Task to carry out:
Look through the records below and state how many lines carry the string "boat", adding nothing.

** Material for the task follows **

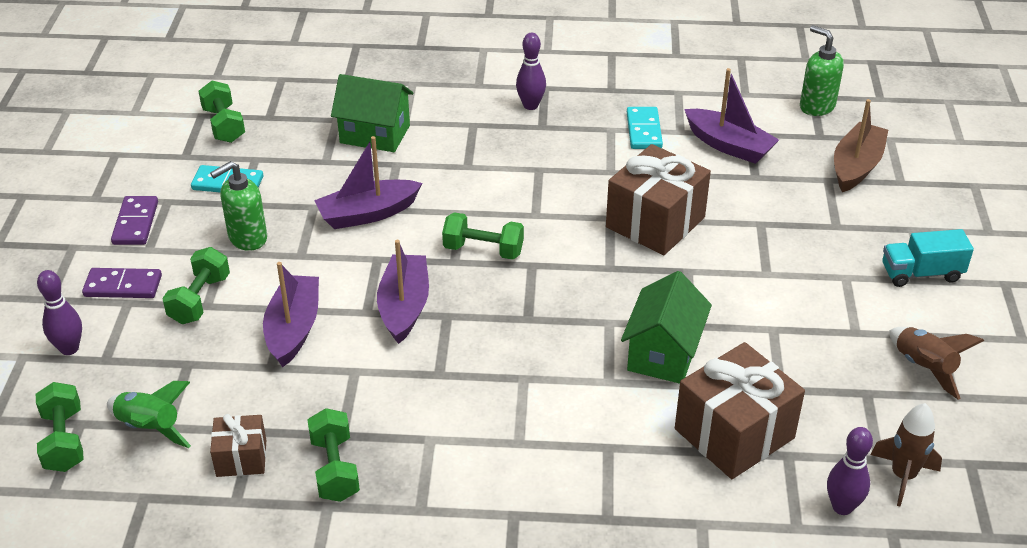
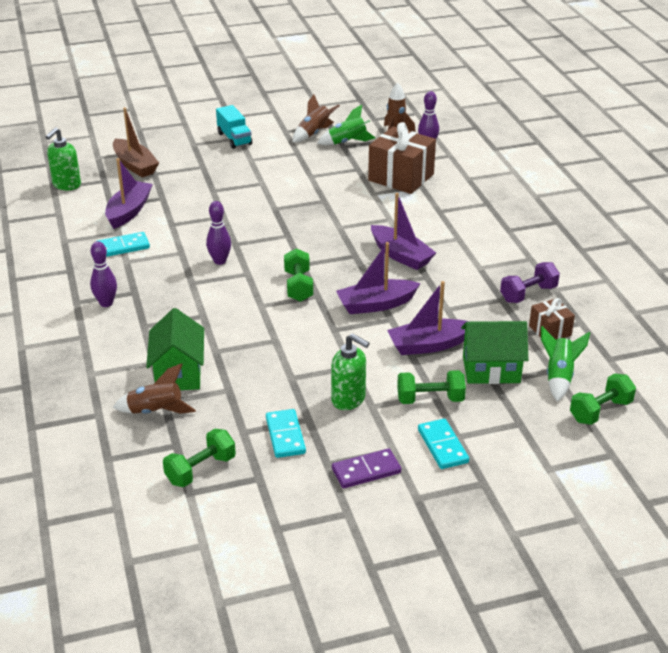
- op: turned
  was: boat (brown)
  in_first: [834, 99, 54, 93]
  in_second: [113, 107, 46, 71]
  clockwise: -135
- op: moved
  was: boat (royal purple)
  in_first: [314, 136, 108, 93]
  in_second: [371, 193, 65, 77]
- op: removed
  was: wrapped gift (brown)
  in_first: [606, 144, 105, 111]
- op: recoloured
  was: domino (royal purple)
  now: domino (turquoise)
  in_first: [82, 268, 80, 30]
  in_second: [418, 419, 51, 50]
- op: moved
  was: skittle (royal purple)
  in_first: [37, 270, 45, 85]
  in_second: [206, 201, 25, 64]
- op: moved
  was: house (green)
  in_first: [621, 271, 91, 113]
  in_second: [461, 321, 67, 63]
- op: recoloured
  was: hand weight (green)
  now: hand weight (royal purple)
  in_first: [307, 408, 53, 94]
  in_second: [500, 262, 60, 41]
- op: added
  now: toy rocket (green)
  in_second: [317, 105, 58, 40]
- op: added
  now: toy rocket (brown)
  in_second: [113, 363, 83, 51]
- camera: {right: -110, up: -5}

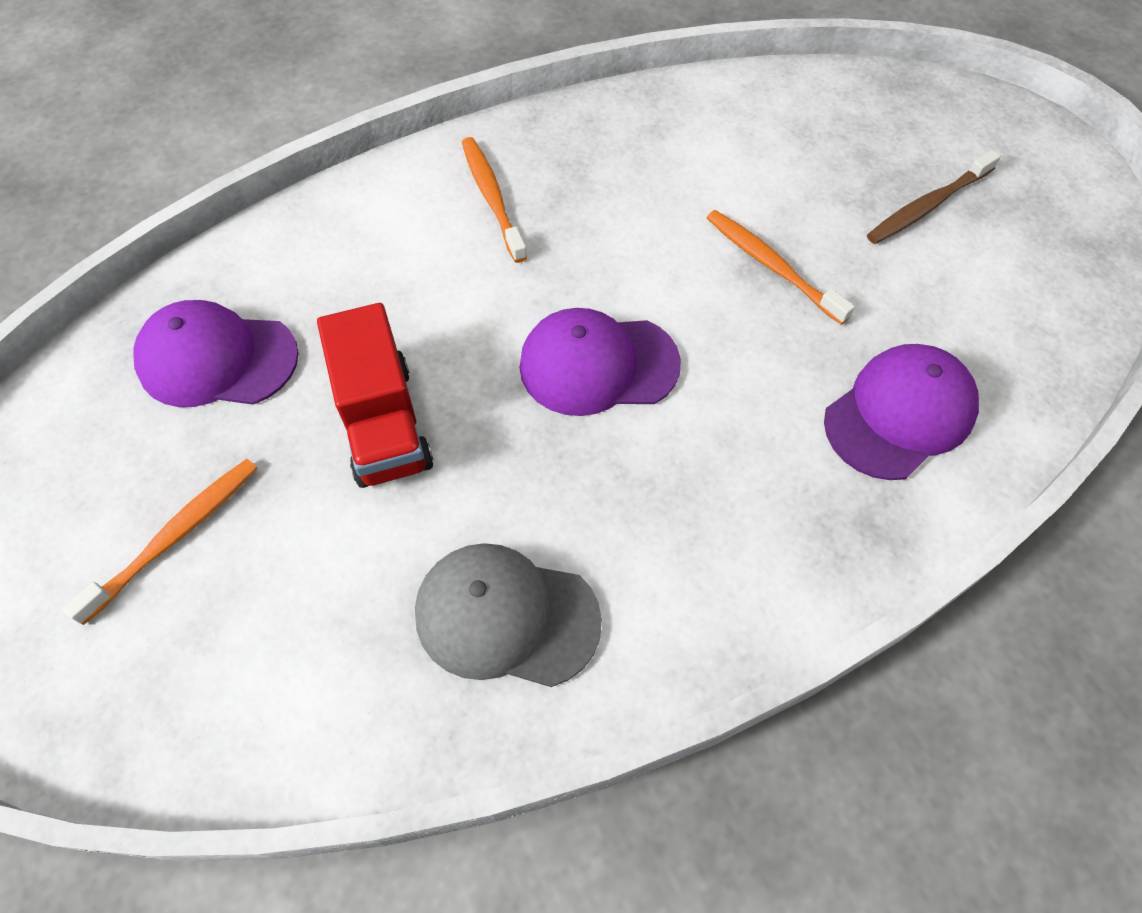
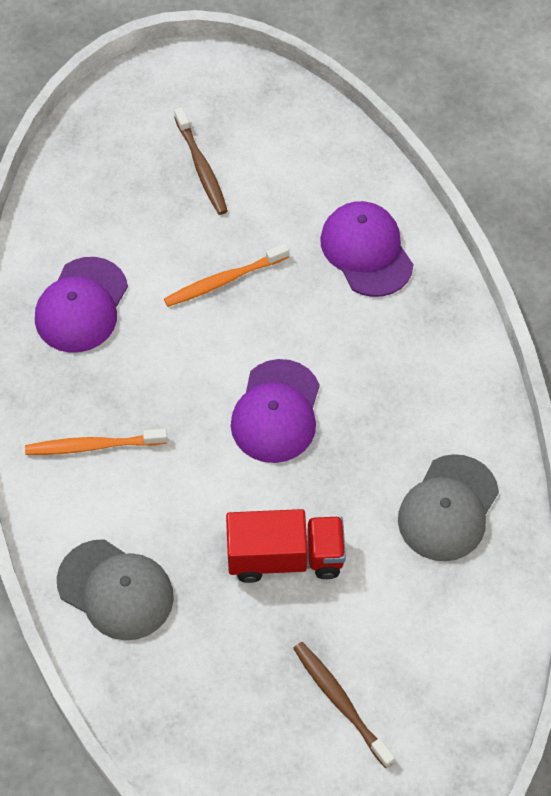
- op: moved
  was: cap (royal purple)
  in_first: [134, 300, 165, 107]
  in_second: [35, 257, 93, 96]
- op: recoloured
  was: toothbrush (orange-coloured)
  now: toothbrush (brown)
  in_first: [63, 459, 194, 166]
  in_second: [293, 642, 102, 126]
- op: added
  now: cap (gray)
  in_second: [57, 539, 117, 101]
- camera: {right: -75, up: 0}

** End of Material for the task **

Response to this exercise:
2